··· Task inputs

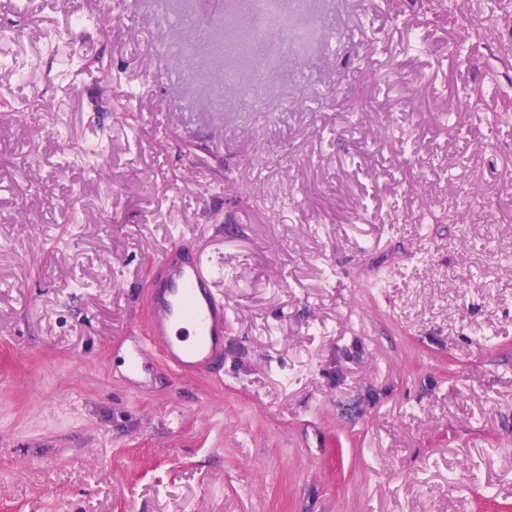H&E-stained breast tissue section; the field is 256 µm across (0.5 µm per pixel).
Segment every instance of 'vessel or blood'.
Segmentation results:
<instances>
[{
  "label": "vessel or blood",
  "instance_id": "obj_1",
  "mask_svg": "<svg viewBox=\"0 0 512 512\" xmlns=\"http://www.w3.org/2000/svg\"><path fill=\"white\" fill-rule=\"evenodd\" d=\"M150 266L155 275L147 320L129 355L132 375L146 373L144 357L151 351L183 376L221 373L228 308L216 268L207 265L198 250L184 246L169 248Z\"/></svg>",
  "mask_w": 512,
  "mask_h": 512
}]
</instances>
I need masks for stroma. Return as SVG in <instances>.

······

• Prompt: Print each record exactly as it stands, leaving the images out.

• Output:
H&E-stained breast tissue section; the field is 256 µm across (0.5 µm per pixel).
Segment every instance of 'vessel or blood'.
Segmentation results:
<instances>
[{
  "label": "vessel or blood",
  "instance_id": "obj_1",
  "mask_svg": "<svg viewBox=\"0 0 512 512\" xmlns=\"http://www.w3.org/2000/svg\"><path fill=\"white\" fill-rule=\"evenodd\" d=\"M150 266L155 275L147 320L129 355L132 375L146 373L144 357L151 351L183 376L221 373L228 308L216 268L207 265L198 250L184 246L169 248Z\"/></svg>",
  "mask_w": 512,
  "mask_h": 512
}]
</instances>
I need masks for stroma. Return as SVG in <instances>.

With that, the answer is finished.